Task description
Write out, word for word, every line in the data below from the one containing "brown brush [103,547,220,592]" to the one containing "none -> red star [463,283,520,332]", both of them included.

Data records
········
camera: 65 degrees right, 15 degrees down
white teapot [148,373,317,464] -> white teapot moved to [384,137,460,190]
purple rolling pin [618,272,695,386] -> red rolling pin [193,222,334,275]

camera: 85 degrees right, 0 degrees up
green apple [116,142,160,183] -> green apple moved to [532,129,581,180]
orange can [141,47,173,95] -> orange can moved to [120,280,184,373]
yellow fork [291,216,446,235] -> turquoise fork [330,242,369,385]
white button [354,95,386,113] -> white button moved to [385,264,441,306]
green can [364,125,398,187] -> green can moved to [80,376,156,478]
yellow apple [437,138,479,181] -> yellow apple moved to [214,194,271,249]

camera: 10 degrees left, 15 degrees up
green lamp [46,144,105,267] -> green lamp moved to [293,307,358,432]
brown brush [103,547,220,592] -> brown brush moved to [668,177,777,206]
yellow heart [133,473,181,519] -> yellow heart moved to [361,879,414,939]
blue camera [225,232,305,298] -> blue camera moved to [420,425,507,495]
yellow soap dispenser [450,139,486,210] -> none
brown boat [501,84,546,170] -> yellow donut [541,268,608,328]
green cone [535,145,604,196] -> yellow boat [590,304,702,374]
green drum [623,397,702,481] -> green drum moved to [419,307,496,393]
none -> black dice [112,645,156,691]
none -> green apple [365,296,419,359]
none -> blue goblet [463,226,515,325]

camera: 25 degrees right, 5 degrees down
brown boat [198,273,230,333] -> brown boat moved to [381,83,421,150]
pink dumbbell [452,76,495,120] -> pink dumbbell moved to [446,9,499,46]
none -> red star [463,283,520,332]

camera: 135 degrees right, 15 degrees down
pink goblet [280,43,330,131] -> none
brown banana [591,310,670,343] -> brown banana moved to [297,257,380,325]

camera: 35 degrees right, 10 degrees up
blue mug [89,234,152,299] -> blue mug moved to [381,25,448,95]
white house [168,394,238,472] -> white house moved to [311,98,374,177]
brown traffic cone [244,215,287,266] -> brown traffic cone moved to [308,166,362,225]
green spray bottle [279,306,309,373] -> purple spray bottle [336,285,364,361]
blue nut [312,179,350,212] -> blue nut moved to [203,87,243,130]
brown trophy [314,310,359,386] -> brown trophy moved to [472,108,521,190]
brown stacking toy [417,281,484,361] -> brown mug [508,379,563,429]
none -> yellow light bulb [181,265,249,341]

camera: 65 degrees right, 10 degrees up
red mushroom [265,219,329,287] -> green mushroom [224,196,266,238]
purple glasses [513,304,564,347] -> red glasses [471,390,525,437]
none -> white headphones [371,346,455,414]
········
Task response
brown brush [103,547,220,592] -> brown brush moved to [668,177,777,206]
yellow heart [133,473,181,519] -> yellow heart moved to [361,879,414,939]
blue camera [225,232,305,298] -> blue camera moved to [420,425,507,495]
yellow soap dispenser [450,139,486,210] -> none
brown boat [501,84,546,170] -> yellow donut [541,268,608,328]
green cone [535,145,604,196] -> yellow boat [590,304,702,374]
green drum [623,397,702,481] -> green drum moved to [419,307,496,393]
none -> black dice [112,645,156,691]
none -> green apple [365,296,419,359]
none -> blue goblet [463,226,515,325]

camera: 25 degrees right, 5 degrees down
brown boat [198,273,230,333] -> brown boat moved to [381,83,421,150]
pink dumbbell [452,76,495,120] -> pink dumbbell moved to [446,9,499,46]
none -> red star [463,283,520,332]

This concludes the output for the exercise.